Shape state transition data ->

┌──

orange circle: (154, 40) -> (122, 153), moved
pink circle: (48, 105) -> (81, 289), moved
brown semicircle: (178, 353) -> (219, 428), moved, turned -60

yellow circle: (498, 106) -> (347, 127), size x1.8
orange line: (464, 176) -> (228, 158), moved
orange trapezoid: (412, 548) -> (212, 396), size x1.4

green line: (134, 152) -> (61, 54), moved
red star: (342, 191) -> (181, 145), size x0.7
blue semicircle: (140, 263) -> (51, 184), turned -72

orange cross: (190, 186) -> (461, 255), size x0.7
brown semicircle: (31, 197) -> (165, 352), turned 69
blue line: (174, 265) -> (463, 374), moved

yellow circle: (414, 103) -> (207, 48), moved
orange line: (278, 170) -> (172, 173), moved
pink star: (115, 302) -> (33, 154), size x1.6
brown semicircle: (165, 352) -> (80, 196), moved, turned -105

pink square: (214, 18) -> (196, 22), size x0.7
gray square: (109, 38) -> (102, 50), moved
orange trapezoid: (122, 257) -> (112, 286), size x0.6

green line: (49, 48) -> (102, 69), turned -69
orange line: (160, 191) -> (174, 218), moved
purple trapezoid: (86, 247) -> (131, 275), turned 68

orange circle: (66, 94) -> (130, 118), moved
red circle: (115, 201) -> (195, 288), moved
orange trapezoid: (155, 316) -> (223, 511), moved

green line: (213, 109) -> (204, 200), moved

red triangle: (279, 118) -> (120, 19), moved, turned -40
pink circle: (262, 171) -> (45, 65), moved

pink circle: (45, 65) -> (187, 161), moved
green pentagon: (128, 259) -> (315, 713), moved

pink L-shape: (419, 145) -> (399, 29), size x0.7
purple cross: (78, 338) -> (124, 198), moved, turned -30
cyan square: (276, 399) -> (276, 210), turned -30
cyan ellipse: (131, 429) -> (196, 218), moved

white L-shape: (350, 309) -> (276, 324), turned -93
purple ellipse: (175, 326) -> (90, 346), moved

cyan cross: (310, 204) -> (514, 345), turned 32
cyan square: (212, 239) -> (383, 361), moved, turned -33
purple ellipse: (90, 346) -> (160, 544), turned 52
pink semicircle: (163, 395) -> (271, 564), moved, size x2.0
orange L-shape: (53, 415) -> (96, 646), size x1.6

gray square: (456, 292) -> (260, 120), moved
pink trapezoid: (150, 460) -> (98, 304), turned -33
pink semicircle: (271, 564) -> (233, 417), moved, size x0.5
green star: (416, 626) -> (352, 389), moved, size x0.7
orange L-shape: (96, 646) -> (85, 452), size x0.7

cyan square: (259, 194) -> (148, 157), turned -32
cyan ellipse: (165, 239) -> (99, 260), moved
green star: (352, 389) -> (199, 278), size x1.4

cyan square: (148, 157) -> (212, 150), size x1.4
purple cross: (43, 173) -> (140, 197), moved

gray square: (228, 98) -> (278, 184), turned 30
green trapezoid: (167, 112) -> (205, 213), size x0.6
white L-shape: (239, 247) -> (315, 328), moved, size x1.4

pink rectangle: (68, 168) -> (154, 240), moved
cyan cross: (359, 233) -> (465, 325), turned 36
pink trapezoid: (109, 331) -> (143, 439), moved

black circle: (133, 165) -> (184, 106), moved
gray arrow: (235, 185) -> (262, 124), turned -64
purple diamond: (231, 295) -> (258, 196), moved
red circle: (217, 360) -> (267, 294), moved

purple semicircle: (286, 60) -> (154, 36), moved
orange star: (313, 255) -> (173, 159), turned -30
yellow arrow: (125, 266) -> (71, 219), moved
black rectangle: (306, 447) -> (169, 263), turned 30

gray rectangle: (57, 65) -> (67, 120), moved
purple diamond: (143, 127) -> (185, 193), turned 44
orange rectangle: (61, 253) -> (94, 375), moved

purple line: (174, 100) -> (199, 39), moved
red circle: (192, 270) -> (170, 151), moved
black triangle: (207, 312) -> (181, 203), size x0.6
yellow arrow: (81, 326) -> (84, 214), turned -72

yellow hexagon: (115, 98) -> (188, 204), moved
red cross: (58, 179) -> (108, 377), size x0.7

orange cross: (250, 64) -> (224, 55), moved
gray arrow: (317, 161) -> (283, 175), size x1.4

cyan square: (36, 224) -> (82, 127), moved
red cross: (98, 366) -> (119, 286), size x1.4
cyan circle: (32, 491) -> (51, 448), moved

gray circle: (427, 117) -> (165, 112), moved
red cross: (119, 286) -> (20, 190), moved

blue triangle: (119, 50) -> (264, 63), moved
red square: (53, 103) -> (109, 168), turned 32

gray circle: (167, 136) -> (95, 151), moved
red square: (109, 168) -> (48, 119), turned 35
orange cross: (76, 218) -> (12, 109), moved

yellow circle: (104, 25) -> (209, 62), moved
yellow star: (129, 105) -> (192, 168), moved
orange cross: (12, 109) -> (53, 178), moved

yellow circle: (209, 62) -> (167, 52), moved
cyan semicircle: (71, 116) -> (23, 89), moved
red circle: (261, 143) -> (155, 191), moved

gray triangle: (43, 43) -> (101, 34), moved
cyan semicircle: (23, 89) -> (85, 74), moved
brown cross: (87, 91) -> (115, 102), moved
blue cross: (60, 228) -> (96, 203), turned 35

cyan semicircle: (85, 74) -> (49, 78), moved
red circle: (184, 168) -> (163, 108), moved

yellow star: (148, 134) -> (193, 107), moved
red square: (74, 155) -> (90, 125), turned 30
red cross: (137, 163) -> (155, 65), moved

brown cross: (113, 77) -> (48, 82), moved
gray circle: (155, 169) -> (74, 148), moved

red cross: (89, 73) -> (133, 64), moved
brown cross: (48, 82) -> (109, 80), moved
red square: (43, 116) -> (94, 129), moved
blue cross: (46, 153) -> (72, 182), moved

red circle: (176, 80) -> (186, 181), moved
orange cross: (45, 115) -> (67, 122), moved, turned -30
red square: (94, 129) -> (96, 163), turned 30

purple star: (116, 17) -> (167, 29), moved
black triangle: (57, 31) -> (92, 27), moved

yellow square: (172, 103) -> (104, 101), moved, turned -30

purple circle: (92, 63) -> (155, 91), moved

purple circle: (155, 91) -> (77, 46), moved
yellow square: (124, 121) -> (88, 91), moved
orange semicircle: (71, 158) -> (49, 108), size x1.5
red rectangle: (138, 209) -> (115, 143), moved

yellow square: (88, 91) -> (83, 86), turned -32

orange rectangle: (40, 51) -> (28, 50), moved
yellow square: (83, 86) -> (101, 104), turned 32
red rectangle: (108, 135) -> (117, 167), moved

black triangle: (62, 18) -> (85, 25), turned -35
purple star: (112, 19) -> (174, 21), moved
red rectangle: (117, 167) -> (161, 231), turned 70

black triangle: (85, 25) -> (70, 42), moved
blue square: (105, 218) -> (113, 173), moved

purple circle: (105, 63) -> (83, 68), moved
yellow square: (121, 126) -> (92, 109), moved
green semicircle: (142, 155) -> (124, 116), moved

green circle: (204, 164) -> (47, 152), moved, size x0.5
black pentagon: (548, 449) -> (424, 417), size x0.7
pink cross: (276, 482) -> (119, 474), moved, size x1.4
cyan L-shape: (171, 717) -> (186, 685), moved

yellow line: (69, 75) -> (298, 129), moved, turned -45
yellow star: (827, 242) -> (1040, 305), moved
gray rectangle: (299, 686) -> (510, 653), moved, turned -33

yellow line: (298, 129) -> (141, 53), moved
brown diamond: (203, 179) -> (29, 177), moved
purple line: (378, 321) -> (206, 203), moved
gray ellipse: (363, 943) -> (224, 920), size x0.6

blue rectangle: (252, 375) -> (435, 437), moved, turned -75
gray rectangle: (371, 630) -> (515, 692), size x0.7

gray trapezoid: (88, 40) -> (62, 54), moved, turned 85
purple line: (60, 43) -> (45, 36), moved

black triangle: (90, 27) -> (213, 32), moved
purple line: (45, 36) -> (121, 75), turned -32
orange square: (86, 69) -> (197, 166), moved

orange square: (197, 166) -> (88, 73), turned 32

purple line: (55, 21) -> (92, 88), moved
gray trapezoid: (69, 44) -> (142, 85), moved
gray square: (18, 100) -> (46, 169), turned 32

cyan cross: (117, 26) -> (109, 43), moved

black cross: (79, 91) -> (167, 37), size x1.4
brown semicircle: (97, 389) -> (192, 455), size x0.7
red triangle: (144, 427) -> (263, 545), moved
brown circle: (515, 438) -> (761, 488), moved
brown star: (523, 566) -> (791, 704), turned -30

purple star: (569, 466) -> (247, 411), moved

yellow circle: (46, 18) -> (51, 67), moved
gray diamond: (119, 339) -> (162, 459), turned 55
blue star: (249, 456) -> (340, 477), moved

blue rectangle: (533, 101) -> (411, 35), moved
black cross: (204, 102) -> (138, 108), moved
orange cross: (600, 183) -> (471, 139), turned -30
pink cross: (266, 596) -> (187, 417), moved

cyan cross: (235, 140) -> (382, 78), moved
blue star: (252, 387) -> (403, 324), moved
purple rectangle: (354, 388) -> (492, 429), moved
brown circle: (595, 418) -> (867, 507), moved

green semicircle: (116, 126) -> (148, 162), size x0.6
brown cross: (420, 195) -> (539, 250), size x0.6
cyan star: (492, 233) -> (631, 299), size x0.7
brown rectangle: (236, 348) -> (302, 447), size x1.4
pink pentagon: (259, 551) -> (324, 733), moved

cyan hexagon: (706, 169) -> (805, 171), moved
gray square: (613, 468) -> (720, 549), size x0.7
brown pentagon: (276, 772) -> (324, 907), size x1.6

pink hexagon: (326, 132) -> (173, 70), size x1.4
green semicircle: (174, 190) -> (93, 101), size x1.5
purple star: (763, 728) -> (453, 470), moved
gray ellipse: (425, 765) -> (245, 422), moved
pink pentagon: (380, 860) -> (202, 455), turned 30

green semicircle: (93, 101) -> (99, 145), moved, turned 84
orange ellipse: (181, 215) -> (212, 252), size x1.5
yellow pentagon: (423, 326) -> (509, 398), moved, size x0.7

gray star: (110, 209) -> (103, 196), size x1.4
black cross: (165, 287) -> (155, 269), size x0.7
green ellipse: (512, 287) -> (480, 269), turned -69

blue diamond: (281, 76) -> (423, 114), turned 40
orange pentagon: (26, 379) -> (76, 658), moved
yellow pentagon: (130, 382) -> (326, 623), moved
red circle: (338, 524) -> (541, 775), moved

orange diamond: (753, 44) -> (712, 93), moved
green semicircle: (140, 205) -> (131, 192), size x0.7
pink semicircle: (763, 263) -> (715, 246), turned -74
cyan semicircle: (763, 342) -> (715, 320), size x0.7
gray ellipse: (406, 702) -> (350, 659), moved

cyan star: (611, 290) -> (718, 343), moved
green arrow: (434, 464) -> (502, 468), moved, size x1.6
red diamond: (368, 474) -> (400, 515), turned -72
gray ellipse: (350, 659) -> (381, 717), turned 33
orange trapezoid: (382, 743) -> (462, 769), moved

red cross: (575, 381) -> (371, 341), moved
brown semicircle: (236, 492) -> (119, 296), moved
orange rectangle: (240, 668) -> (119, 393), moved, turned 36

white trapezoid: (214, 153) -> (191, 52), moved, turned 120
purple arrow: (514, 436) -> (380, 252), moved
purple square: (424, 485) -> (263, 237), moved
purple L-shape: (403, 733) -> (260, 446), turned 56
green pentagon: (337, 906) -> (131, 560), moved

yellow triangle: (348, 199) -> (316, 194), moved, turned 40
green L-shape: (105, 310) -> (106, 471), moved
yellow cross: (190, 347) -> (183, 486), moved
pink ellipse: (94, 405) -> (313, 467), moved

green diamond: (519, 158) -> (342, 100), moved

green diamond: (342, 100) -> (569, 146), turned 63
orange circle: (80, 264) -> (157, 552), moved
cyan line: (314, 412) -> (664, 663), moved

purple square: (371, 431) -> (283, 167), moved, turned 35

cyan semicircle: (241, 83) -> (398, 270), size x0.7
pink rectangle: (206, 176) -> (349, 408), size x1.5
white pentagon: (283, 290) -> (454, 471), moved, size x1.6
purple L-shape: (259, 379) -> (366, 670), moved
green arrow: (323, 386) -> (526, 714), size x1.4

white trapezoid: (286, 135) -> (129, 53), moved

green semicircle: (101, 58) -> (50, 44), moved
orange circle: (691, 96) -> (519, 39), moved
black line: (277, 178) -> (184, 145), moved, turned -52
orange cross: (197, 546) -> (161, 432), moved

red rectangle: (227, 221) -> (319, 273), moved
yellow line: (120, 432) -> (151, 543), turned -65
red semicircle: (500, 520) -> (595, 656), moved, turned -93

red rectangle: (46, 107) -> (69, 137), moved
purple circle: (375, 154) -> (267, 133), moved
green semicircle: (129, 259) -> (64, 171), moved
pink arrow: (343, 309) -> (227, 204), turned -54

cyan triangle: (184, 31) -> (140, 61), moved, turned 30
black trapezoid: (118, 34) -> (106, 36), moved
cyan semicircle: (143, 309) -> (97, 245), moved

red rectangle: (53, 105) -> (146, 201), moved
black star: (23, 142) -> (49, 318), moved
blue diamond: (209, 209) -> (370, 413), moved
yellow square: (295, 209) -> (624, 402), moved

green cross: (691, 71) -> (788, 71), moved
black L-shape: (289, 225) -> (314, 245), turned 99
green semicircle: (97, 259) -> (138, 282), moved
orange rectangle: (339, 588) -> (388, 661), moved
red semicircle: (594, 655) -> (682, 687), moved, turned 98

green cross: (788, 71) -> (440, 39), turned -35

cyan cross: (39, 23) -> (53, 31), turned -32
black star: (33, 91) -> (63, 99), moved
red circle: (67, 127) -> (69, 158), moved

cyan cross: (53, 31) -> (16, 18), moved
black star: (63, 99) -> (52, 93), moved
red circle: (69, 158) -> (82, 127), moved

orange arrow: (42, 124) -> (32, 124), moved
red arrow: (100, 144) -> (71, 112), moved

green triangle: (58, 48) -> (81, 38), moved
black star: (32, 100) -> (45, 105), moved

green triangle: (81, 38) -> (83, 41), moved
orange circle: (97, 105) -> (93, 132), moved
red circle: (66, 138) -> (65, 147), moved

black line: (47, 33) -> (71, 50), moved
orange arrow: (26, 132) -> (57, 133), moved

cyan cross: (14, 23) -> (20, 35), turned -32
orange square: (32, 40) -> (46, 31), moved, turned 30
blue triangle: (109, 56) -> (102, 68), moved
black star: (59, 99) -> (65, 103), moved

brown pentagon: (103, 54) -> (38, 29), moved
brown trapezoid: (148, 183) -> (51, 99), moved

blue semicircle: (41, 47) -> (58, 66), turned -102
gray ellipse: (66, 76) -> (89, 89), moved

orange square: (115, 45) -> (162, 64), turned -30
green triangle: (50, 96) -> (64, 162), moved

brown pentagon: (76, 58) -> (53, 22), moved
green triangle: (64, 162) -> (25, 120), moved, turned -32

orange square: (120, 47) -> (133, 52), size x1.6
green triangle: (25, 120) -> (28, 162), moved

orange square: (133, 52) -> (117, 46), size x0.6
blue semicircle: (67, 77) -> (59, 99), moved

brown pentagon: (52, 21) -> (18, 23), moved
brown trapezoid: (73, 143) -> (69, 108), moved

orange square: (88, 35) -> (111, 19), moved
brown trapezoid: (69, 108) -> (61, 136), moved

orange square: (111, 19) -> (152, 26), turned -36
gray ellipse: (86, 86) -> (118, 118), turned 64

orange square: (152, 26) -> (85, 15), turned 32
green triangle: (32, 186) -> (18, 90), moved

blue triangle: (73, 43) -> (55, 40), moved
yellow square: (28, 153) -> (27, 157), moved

└──

Lines holding "white": copy each one from the records above.

white L-shape: (350, 309) -> (276, 324), turned -93
white L-shape: (239, 247) -> (315, 328), moved, size x1.4
white trapezoid: (214, 153) -> (191, 52), moved, turned 120
white pentagon: (283, 290) -> (454, 471), moved, size x1.6
white trapezoid: (286, 135) -> (129, 53), moved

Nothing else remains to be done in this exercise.